--- Collected data Enclosed Below ---
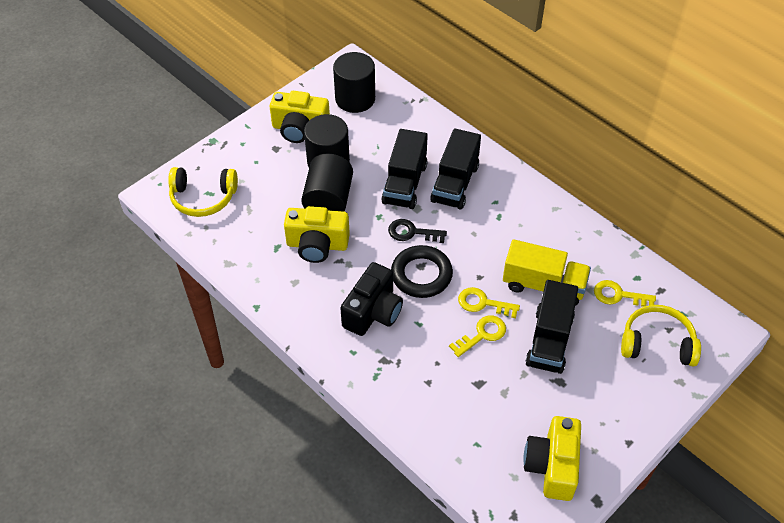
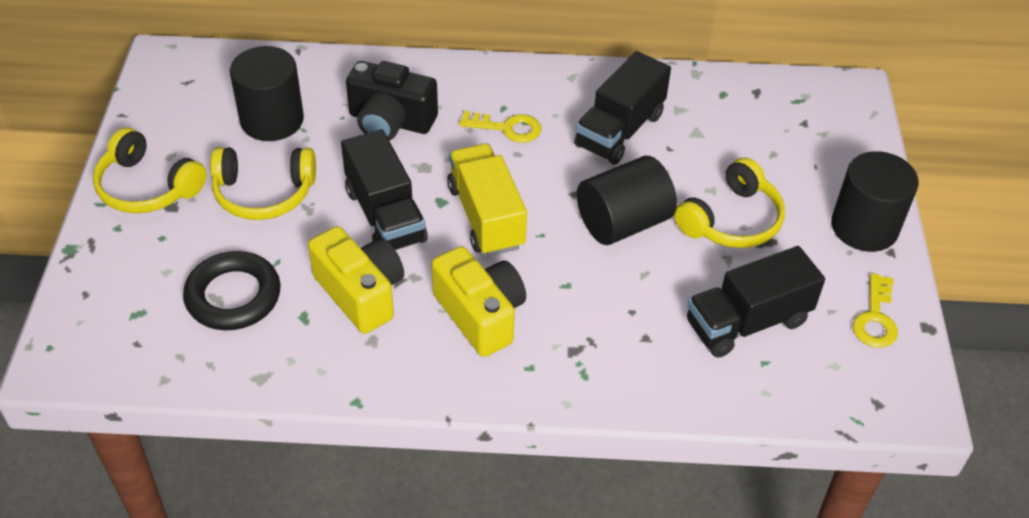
black key: 1 -> 0
yellow camera: 3 -> 2
yellow headphones: 2 -> 3
yellow key: 3 -> 2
--- End of Enclosed Collected data ---
• **Your instructions**:
Would it be possible to reproduce the material word for word, images omitted?

• **Answer to this problem**:
black key: 1 -> 0
yellow camera: 3 -> 2
yellow headphones: 2 -> 3
yellow key: 3 -> 2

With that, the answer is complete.